[Task to complete]
From the line containing "Almax: [17,99,52,135] ->" down to the line containing "Frances: [349,373,385,401] ->" in the records below, reproduce every line exactly, ends included, and omit all others.

╭─ Dataset records

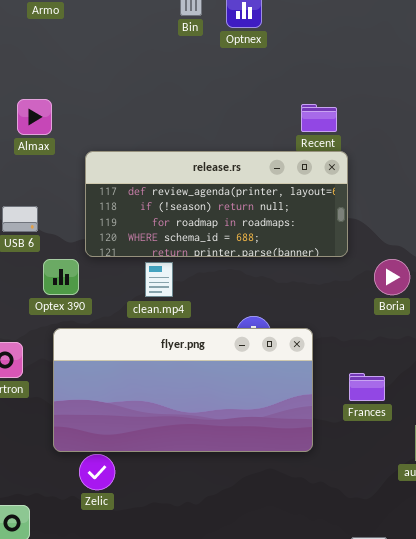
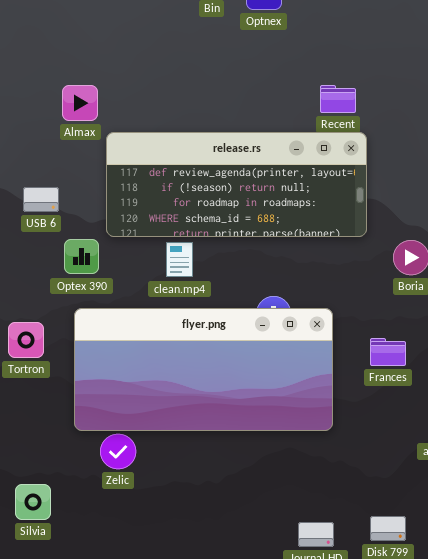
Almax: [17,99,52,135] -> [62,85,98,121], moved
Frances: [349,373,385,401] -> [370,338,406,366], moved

╰─
╭─ Dataset records

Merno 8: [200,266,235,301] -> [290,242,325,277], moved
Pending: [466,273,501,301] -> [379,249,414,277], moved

╰─
╭─ Dataset records

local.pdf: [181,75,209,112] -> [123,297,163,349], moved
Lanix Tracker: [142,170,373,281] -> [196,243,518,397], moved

╰─

[Output below]
Almax: [17,99,52,135] -> [62,85,98,121], moved
Frances: [349,373,385,401] -> [370,338,406,366], moved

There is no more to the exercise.